## TASK INPUTS:
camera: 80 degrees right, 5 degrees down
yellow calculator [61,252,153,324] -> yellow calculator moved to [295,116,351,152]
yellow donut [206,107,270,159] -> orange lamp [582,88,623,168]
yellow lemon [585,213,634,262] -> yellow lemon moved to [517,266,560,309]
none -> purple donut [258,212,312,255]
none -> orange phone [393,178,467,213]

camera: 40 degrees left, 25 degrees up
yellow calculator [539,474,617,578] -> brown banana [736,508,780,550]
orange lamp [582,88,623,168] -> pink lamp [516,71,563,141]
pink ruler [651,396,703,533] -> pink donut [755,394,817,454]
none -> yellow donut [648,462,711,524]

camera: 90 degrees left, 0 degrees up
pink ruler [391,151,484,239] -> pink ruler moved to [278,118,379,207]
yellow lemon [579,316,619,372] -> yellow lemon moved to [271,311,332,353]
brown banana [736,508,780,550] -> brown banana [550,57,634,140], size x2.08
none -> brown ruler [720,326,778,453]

## WORK REQUEST:
The entries listed above are to be output exactly. Leave none out.

## PROBLEM SOLUTION:
camera: 80 degrees right, 5 degrees down
yellow calculator [61,252,153,324] -> yellow calculator moved to [295,116,351,152]
yellow donut [206,107,270,159] -> orange lamp [582,88,623,168]
yellow lemon [585,213,634,262] -> yellow lemon moved to [517,266,560,309]
none -> purple donut [258,212,312,255]
none -> orange phone [393,178,467,213]

camera: 40 degrees left, 25 degrees up
yellow calculator [539,474,617,578] -> brown banana [736,508,780,550]
orange lamp [582,88,623,168] -> pink lamp [516,71,563,141]
pink ruler [651,396,703,533] -> pink donut [755,394,817,454]
none -> yellow donut [648,462,711,524]

camera: 90 degrees left, 0 degrees up
pink ruler [391,151,484,239] -> pink ruler moved to [278,118,379,207]
yellow lemon [579,316,619,372] -> yellow lemon moved to [271,311,332,353]
brown banana [736,508,780,550] -> brown banana [550,57,634,140], size x2.08
none -> brown ruler [720,326,778,453]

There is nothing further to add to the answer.